-- START OF Data listing --

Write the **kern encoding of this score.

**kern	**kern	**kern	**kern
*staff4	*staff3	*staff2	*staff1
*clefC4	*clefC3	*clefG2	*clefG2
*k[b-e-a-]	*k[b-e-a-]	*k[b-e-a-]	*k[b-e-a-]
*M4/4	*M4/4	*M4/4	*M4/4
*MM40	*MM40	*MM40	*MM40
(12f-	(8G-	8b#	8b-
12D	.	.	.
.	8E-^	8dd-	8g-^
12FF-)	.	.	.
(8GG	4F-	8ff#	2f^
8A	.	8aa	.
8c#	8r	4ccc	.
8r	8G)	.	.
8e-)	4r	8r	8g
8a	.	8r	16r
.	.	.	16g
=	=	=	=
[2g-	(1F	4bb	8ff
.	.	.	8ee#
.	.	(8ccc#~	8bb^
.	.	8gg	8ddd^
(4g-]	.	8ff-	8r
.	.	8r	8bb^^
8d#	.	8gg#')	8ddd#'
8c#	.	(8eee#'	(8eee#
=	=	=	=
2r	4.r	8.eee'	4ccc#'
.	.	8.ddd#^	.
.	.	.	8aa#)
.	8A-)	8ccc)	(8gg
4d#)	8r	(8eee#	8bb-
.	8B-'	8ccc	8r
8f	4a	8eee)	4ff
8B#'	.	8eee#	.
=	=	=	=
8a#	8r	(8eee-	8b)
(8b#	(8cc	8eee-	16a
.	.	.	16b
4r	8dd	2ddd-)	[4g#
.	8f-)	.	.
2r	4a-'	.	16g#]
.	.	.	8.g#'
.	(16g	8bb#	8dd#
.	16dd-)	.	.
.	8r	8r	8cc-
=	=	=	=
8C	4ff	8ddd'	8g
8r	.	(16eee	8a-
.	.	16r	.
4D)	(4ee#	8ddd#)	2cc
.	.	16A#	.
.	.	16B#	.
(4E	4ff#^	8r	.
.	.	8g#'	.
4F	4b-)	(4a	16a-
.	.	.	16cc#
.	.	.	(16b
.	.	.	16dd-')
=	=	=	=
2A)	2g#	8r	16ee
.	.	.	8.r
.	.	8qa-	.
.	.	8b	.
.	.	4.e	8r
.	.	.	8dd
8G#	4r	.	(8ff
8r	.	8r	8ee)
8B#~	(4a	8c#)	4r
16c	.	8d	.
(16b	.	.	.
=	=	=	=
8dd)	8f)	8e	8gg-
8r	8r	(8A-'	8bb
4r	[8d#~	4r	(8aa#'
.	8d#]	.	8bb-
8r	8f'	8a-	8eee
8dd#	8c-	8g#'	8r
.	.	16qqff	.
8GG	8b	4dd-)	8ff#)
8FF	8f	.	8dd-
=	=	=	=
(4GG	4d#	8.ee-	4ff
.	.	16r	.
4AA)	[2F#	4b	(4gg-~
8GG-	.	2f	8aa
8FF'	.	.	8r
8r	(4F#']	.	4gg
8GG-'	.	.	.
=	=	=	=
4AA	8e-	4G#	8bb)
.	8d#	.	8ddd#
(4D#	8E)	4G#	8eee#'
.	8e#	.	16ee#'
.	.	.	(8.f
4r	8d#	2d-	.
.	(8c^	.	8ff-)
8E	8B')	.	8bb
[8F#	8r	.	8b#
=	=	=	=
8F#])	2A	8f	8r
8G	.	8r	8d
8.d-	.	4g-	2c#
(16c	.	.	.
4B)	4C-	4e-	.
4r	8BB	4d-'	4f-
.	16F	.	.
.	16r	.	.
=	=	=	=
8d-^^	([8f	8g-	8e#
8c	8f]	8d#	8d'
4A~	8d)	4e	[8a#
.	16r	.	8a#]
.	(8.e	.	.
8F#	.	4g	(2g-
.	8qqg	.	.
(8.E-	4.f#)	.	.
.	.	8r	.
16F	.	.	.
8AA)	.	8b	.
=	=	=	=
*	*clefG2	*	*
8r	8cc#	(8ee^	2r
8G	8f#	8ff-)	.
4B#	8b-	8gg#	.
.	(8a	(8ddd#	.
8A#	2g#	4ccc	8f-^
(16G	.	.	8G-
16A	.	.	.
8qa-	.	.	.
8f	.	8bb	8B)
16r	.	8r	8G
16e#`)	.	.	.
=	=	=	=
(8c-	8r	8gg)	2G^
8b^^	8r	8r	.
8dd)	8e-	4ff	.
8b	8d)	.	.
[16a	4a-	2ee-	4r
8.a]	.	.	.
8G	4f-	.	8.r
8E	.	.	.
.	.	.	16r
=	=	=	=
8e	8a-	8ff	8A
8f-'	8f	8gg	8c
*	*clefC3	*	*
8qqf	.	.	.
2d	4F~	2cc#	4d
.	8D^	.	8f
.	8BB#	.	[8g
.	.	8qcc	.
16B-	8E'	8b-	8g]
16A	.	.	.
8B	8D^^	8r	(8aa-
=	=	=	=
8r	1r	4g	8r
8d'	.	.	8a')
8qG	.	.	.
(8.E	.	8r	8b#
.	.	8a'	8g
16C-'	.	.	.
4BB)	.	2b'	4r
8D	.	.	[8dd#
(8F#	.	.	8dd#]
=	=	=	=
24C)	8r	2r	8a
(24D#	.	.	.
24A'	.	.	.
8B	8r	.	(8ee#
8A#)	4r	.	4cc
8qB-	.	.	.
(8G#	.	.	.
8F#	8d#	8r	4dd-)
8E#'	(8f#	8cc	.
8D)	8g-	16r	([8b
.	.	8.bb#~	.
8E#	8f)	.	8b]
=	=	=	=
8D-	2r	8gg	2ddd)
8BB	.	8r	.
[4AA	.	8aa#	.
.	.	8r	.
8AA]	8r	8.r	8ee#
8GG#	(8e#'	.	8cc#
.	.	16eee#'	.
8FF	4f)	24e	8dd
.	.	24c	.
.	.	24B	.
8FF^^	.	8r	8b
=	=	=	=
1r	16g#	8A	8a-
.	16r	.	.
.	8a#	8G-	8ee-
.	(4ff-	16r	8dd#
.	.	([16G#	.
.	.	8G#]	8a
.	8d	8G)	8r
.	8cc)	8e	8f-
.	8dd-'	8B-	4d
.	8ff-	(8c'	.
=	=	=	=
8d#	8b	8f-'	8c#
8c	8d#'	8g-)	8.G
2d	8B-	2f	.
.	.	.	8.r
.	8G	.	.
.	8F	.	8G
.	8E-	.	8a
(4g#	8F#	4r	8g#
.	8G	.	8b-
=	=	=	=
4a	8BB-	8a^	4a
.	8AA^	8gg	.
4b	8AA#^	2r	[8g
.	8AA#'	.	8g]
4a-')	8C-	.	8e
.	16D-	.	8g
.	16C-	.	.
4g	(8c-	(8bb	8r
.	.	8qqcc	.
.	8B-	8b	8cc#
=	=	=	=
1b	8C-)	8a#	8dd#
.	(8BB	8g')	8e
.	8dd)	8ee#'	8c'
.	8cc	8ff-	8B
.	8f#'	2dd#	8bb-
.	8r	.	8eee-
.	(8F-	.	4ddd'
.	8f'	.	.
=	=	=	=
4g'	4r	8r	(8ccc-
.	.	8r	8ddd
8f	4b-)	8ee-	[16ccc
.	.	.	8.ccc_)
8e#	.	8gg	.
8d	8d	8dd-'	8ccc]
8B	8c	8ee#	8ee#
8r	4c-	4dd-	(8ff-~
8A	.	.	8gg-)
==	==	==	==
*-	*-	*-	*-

-- END OF Data listing --

# Direction
Which lines in the entries above contain the string "kern"? Pick out each one and copy it.

# Result of this task
Write the **kern encoding of this score.
**kern	**kern	**kern	**kern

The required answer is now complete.